Aim - Return every line in the items below that contains the string "grace".

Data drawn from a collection
'''
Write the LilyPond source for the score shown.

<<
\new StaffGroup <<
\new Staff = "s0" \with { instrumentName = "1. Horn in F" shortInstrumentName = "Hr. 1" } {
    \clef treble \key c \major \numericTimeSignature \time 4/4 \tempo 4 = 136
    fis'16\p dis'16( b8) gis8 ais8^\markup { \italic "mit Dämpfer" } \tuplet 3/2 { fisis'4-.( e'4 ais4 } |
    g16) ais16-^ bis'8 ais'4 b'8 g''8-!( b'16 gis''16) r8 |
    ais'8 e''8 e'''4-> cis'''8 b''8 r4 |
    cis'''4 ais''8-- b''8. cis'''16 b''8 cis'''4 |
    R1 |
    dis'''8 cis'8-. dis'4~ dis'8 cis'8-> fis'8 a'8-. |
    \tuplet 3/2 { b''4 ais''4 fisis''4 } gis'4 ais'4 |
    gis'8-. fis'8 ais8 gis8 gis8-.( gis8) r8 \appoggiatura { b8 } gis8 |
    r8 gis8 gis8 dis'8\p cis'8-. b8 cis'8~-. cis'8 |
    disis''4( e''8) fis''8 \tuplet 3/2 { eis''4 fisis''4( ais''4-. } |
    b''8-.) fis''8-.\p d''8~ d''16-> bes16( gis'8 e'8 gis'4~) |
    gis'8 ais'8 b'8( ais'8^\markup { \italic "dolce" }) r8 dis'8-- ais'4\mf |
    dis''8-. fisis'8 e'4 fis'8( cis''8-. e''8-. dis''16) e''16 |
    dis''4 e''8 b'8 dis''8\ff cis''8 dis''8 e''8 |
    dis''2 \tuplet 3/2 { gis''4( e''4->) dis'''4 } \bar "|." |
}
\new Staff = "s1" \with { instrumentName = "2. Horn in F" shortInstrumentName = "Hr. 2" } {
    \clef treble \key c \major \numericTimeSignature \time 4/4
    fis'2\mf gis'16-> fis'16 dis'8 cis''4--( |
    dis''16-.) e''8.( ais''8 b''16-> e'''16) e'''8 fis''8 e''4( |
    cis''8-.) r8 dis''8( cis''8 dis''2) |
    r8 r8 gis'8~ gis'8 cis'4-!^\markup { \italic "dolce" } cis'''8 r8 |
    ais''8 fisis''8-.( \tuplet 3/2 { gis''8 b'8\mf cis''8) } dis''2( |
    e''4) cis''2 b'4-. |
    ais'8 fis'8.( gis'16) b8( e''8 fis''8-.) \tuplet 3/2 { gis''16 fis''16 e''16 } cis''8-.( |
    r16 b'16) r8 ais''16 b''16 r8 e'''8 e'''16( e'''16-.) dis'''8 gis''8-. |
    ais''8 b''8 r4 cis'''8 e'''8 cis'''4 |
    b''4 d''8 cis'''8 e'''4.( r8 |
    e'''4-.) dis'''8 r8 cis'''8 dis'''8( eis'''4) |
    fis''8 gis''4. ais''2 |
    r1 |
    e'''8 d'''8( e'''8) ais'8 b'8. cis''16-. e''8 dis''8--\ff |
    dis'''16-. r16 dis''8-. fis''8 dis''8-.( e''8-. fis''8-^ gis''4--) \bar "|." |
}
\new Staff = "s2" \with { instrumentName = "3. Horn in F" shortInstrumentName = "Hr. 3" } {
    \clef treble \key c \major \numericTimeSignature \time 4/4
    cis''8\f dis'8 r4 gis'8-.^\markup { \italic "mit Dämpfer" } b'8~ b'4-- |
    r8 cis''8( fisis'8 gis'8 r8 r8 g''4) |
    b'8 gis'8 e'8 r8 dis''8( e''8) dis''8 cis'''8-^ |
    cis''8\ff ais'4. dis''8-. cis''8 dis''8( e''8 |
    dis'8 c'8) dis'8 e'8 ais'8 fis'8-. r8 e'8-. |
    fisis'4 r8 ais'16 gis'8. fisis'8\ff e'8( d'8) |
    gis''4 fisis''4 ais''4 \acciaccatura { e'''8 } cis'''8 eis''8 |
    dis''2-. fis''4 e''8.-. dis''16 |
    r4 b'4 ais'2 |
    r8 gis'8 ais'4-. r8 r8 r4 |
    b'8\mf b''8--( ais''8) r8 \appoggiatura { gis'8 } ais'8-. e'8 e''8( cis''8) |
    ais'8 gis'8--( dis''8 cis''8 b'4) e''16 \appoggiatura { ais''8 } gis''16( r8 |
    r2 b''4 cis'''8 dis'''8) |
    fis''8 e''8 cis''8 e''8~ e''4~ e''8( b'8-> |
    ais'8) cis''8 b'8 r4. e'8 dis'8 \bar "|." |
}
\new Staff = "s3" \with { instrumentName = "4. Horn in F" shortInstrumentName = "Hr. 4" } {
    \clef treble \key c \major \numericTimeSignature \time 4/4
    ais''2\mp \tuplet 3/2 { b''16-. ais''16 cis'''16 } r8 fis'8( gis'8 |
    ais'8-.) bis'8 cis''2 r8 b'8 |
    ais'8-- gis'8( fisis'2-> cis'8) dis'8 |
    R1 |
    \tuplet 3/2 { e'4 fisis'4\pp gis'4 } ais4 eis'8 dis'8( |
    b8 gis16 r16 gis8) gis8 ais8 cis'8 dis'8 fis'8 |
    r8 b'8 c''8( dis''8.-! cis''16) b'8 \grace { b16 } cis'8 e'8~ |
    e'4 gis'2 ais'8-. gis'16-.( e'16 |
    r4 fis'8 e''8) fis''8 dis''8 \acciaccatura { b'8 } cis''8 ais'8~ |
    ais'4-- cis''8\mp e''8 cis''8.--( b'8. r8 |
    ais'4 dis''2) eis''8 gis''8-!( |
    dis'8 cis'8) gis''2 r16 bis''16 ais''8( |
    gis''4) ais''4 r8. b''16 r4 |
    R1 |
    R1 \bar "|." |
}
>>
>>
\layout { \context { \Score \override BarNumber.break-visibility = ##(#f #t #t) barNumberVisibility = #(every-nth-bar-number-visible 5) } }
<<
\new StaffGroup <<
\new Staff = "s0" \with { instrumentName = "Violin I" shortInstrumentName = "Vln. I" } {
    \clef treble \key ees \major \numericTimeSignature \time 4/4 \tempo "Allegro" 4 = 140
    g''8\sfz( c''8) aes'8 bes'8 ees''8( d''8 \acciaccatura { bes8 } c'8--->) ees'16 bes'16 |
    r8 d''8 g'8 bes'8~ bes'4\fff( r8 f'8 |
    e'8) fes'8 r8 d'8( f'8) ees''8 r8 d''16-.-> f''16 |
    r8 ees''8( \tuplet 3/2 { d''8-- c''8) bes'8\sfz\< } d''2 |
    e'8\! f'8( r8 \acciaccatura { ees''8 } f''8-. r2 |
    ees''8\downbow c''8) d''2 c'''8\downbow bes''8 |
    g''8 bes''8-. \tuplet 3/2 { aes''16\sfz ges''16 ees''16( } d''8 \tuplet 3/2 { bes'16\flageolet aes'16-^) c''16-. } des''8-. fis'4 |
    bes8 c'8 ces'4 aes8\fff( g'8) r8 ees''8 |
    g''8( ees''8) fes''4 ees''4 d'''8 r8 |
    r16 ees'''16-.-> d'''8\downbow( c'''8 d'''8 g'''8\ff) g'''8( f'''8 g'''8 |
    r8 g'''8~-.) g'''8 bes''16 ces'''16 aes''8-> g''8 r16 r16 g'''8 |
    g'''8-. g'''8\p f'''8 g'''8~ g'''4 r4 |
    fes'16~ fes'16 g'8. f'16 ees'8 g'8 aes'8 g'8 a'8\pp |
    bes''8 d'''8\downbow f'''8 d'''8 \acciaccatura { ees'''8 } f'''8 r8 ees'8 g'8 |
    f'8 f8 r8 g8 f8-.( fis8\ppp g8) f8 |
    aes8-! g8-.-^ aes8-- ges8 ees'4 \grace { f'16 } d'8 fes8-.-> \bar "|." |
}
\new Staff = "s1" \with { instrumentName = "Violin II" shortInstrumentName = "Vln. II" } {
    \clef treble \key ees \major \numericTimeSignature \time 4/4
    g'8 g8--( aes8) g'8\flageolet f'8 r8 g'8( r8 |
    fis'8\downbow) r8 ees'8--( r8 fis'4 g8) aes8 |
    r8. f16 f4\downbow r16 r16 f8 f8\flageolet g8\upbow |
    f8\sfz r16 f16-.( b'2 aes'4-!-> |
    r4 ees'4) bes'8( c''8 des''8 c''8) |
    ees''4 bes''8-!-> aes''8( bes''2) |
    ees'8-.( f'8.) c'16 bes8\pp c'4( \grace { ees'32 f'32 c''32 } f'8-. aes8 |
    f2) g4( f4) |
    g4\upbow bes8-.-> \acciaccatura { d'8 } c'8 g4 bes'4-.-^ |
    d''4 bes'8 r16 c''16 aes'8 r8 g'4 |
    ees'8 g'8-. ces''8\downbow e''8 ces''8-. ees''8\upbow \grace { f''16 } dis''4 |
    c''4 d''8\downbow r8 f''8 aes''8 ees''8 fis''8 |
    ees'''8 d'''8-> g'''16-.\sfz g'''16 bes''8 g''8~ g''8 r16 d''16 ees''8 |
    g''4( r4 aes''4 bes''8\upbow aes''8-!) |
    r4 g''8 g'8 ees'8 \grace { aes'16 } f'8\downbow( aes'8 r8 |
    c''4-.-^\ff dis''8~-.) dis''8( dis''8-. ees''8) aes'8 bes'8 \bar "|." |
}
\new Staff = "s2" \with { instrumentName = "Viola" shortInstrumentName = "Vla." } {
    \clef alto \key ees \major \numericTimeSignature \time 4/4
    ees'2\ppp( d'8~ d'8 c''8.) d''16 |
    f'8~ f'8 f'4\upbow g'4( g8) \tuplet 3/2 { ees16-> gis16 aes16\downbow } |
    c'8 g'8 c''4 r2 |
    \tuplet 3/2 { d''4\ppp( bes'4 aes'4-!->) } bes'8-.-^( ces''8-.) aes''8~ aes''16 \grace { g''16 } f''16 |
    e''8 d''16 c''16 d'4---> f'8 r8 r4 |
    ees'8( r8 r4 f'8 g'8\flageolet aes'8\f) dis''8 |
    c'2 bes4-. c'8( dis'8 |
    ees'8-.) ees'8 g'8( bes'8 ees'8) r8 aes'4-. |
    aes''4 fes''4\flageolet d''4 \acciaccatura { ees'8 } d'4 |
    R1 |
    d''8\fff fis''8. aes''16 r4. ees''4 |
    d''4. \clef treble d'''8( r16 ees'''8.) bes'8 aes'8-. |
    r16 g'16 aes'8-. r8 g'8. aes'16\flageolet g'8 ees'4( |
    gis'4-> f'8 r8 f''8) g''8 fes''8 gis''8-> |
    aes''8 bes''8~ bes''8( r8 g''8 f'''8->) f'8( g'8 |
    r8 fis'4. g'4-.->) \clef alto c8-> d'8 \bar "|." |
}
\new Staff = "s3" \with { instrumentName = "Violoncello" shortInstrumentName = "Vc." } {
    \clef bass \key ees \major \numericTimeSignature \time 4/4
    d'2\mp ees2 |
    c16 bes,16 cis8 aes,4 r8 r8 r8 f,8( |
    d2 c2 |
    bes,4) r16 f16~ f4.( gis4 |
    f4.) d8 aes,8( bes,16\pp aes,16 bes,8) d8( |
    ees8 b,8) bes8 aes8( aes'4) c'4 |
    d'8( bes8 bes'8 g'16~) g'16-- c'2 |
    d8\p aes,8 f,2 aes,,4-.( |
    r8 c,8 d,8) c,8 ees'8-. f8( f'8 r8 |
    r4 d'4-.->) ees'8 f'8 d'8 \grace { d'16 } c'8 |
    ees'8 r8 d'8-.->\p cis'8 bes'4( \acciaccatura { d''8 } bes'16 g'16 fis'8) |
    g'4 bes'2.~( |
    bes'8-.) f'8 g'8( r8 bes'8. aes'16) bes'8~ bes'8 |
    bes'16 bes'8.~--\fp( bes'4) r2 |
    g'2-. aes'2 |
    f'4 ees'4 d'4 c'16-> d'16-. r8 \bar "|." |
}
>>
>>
'''
Answer to this problem -
    r8 b'8 c''8( dis''8.-! cis''16) b'8 \grace { b16 } cis'8 e'8~ |
    aes8-! g8-.-^ aes8-- ges8 ees'4 \grace { f'16 } d'8 fes8-.-> \bar "|." |
    ees'8-.( f'8.) c'16 bes8\pp c'4( \grace { ees'32 f'32 c''32 } f'8-. aes8 |
    ees'8 g'8-. ces''8\downbow e''8 ces''8-. ees''8\upbow \grace { f''16 } dis''4 |
    r4 g''8 g'8 ees'8 \grace { aes'16 } f'8\downbow( aes'8 r8 |
    \tuplet 3/2 { d''4\ppp( bes'4 aes'4-!->) } bes'8-.-^( ces''8-.) aes''8~ aes''16 \grace { g''16 } f''16 |
    r4 d'4-.->) ees'8 f'8 d'8 \grace { d'16 } c'8 |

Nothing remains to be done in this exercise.